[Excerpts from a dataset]
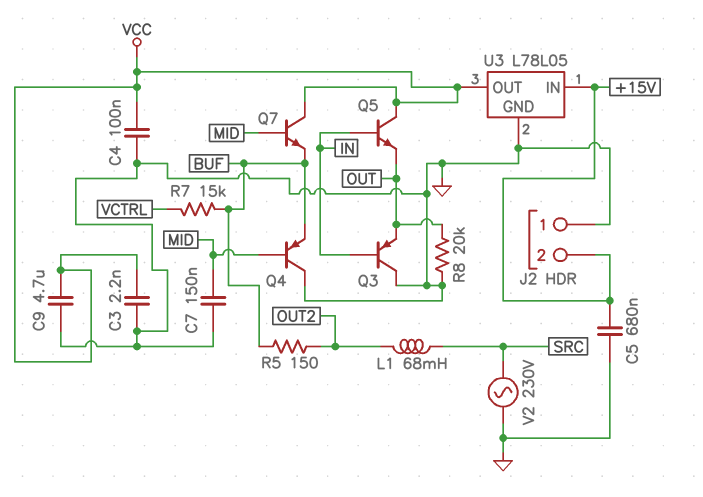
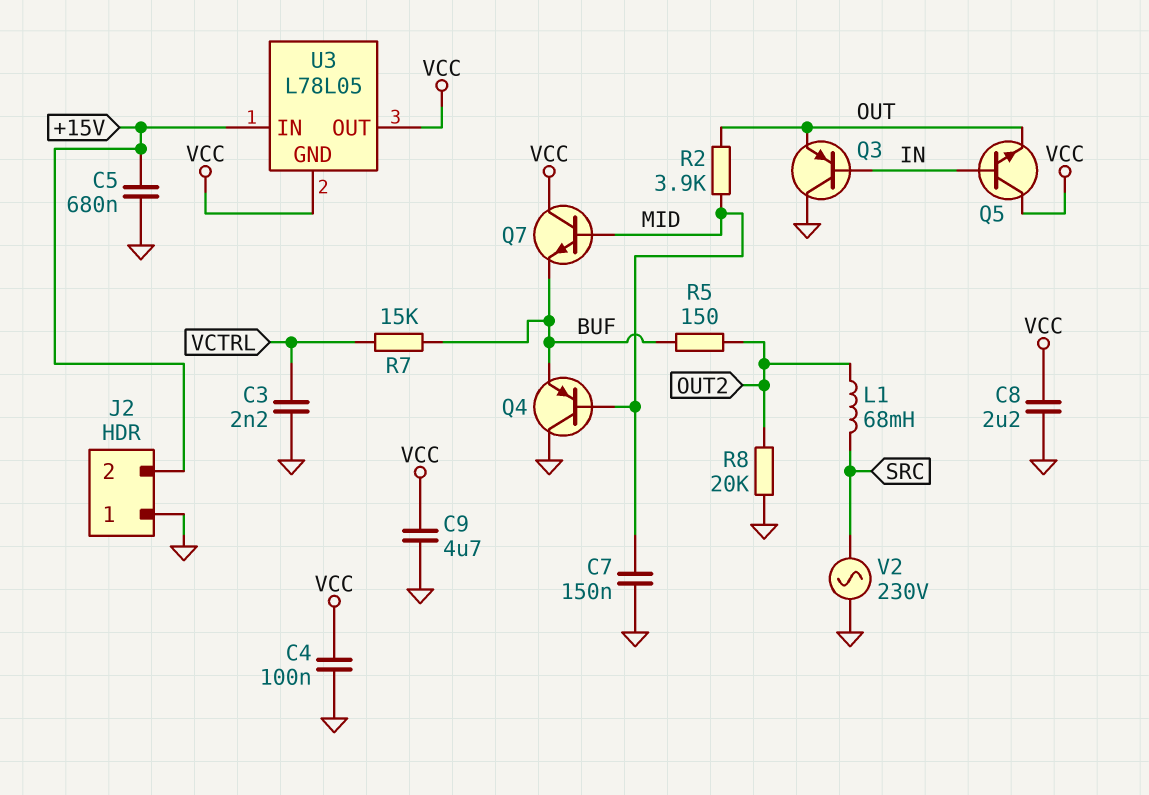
C3: 2.2nF (GND, VCC) -> 2.2nF (GND, VCTRL)
C8: none -> 2.2uF (GND, VCC)
R2: none -> 3.9k (MID, OUT)
R8: 20k (GND, OUT) -> 20k (GND, OUT2)
U3 pin GND: GND -> VCC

_Exercise description_
Output nothing but the records above, word for word, with the pictures removed.

_Answer below_
C3: 2.2nF (GND, VCC) -> 2.2nF (GND, VCTRL)
C8: none -> 2.2uF (GND, VCC)
R2: none -> 3.9k (MID, OUT)
R8: 20k (GND, OUT) -> 20k (GND, OUT2)
U3 pin GND: GND -> VCC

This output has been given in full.